[[ MATERIALS PROVIDED, beginning ]]

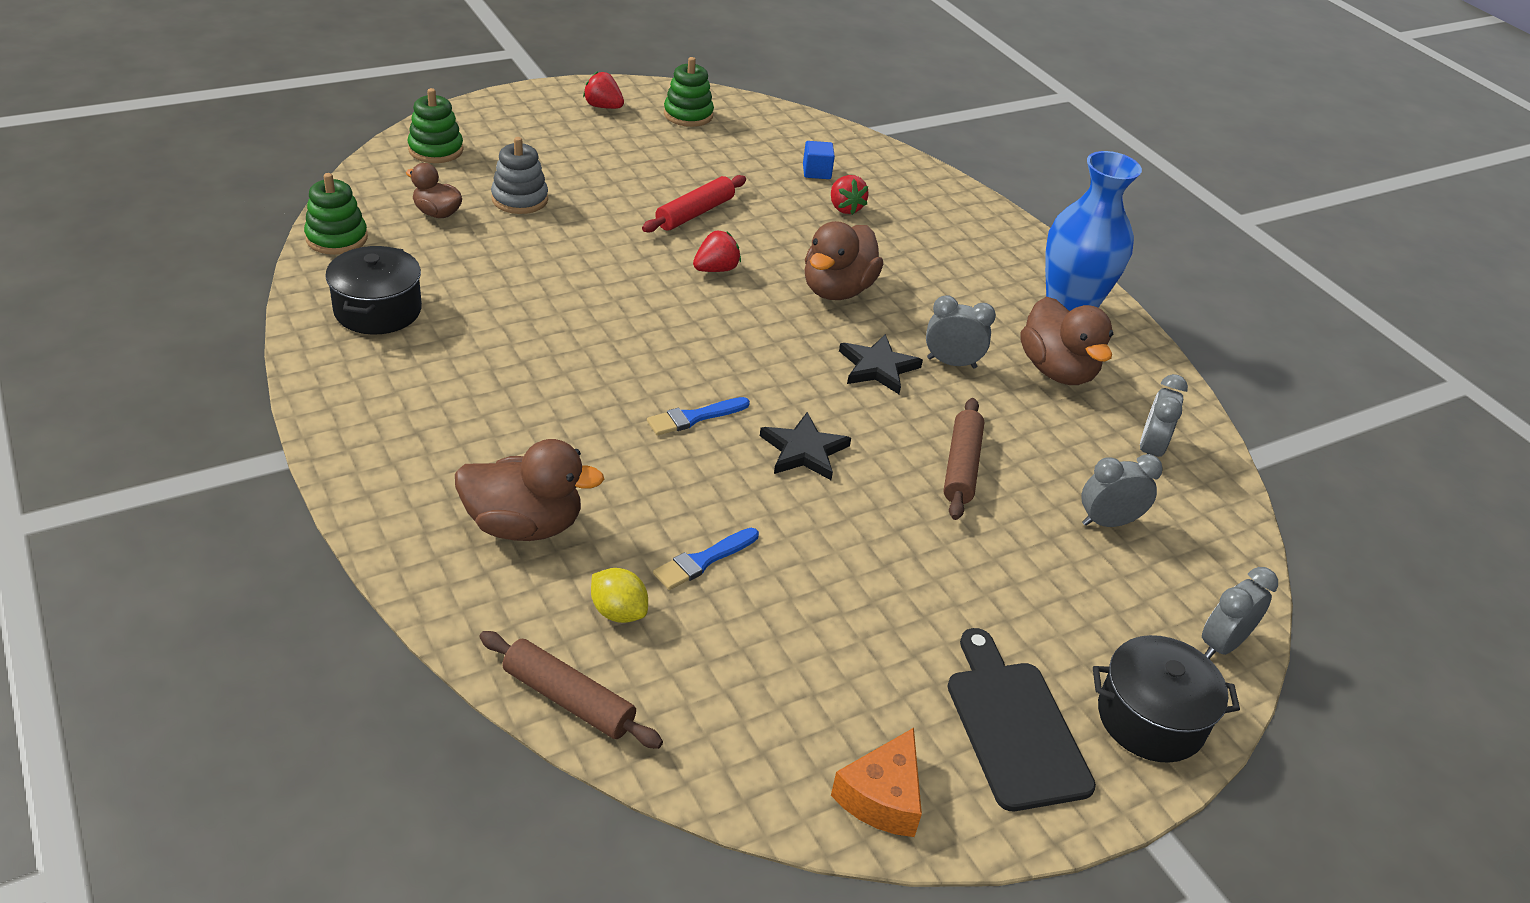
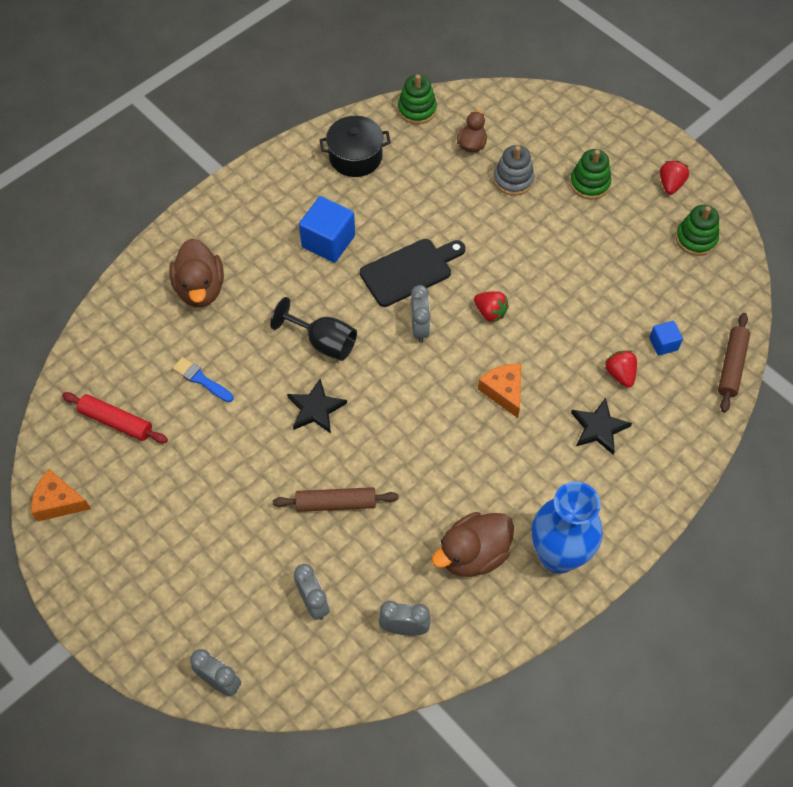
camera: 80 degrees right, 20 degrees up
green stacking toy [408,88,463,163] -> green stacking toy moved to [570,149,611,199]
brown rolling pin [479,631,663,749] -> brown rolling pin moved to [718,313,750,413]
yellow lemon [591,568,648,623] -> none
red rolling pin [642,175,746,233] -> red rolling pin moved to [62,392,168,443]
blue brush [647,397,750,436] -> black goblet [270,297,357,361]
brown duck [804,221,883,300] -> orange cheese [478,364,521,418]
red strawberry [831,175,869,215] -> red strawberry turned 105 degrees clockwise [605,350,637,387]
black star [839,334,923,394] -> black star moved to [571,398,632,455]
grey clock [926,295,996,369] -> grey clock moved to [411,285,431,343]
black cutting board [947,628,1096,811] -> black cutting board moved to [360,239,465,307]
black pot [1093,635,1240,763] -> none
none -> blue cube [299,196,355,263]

[[ MATERIALS PROVIDED, end ]]
[[ MATERIALS PROVIDED, beginning ]]

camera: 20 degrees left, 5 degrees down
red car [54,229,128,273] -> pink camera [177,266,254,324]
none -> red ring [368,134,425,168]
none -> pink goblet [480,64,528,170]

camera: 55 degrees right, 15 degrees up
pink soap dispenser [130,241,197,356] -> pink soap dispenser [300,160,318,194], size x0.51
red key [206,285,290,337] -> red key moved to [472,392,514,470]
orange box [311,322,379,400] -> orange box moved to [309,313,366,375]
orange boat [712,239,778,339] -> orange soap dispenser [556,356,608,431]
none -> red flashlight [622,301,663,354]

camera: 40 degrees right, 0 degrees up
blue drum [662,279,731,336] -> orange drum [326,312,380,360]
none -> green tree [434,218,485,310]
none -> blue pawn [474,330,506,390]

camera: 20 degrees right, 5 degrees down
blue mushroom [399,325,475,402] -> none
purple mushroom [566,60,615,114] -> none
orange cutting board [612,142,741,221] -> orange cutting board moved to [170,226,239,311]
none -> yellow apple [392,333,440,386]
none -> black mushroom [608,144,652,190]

[[ MATERIALS PROVIDED, end ]]
[[ MATERIALS PROVIDED, beginning ]]

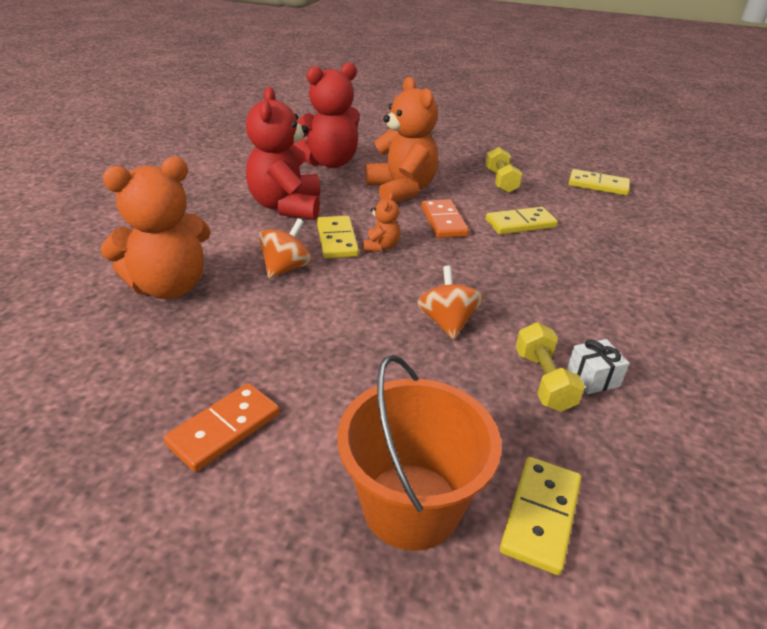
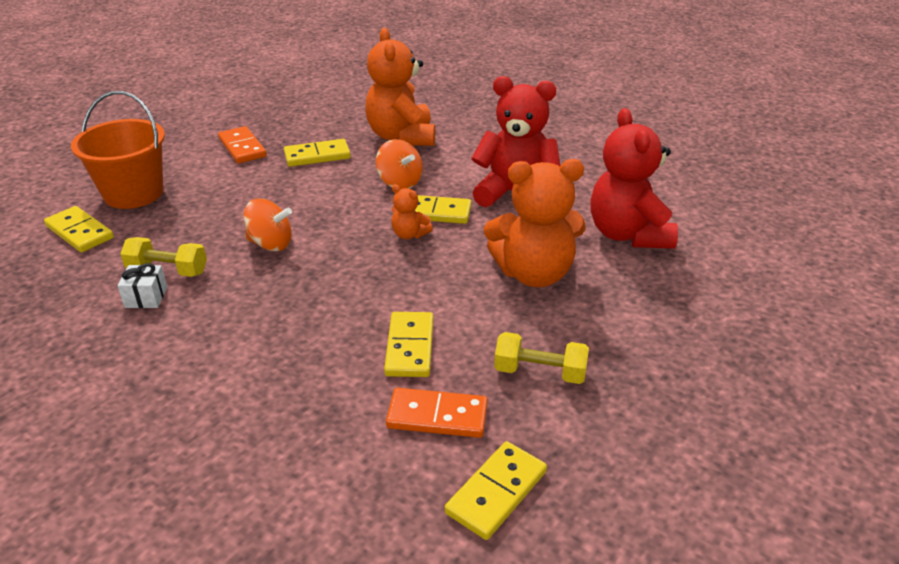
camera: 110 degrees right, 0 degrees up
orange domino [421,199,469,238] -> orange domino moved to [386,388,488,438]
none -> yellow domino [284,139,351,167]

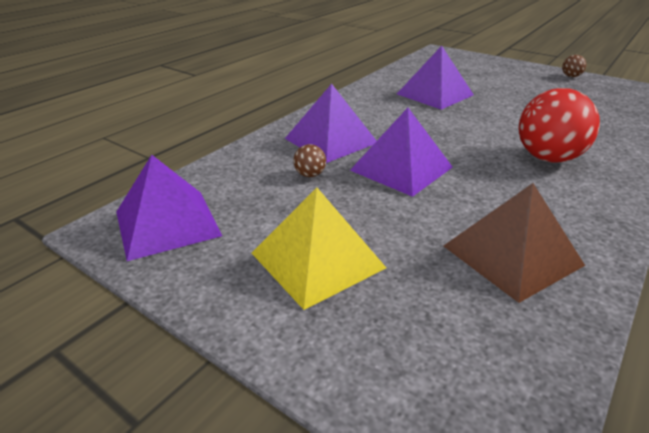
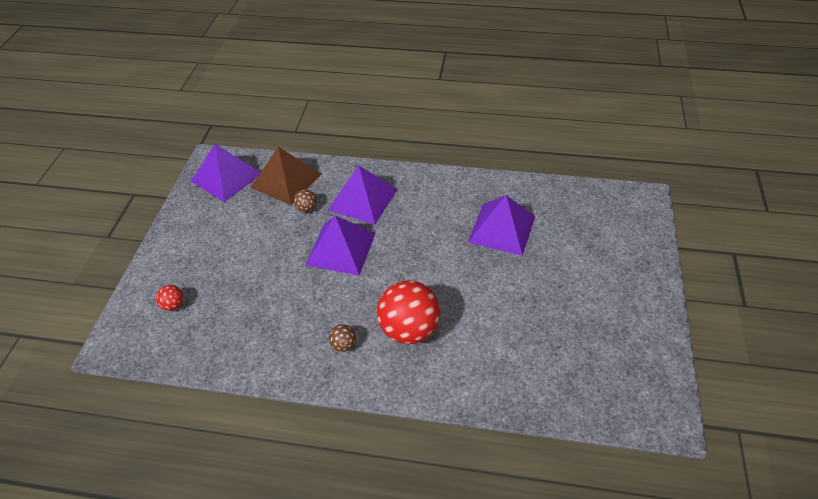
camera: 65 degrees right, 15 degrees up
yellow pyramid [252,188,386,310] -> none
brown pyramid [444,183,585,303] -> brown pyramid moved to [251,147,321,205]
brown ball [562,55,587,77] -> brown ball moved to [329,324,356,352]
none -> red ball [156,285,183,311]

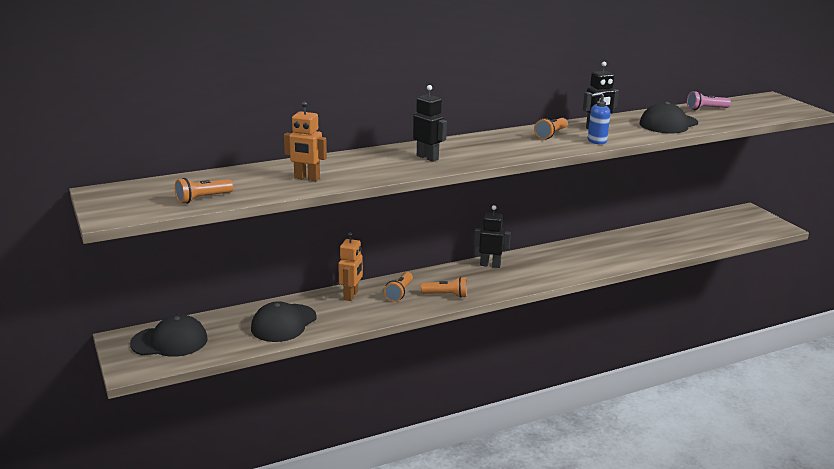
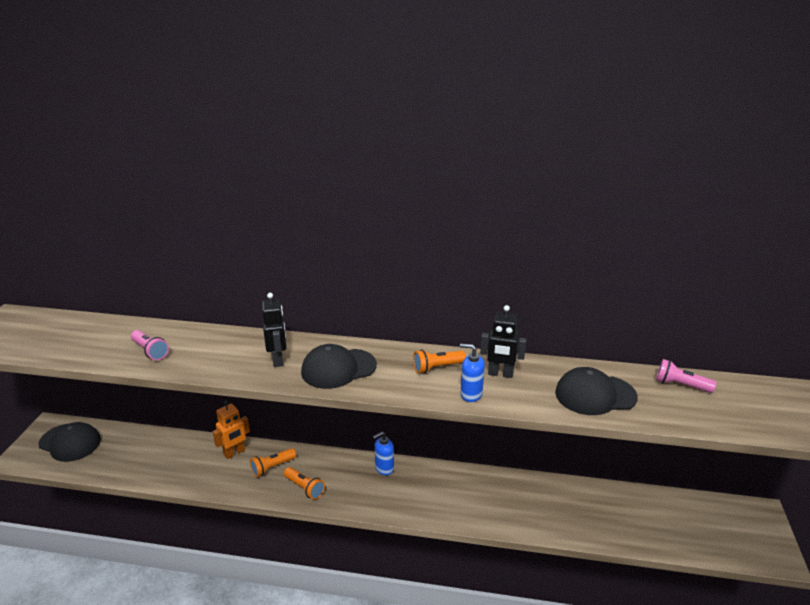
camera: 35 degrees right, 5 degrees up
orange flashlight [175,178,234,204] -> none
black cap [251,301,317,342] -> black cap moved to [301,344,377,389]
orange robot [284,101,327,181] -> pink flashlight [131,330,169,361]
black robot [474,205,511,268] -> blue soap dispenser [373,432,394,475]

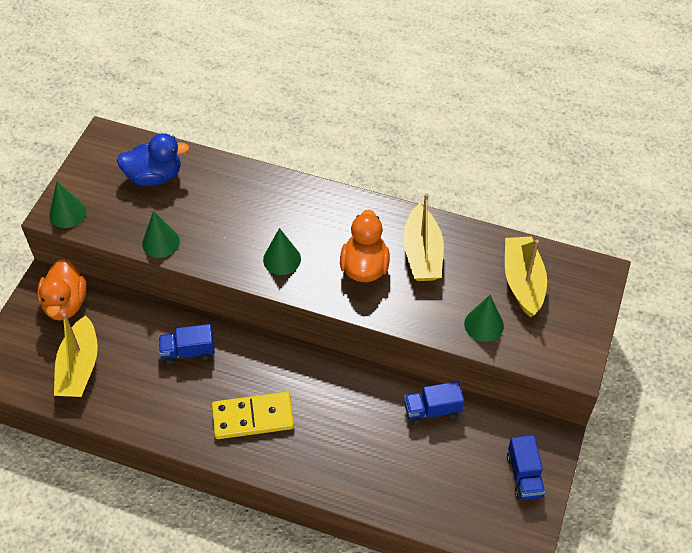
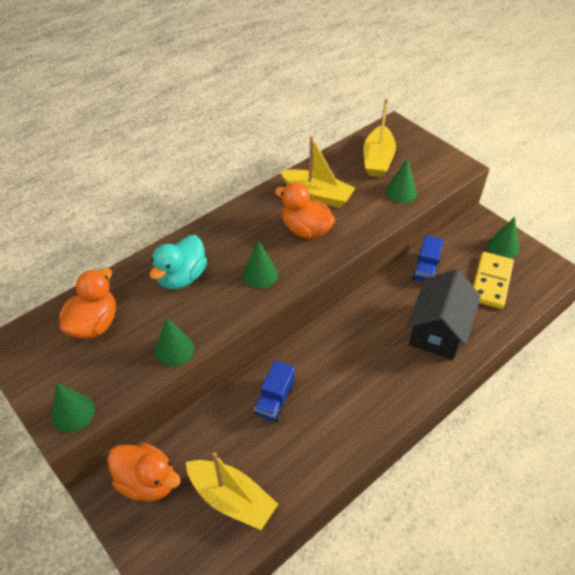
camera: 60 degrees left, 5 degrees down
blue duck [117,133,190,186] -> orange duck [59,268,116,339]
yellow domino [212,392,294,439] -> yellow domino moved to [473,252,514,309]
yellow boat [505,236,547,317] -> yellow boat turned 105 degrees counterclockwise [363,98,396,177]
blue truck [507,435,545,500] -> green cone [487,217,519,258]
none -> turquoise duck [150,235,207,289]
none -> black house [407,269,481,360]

[[ MATERIALS PROVIDED, end ]]

> TASK BRIEF: Only a number is required here: the count of lines in these entries that hold "cutting".

> SOLUTION BELOW: 2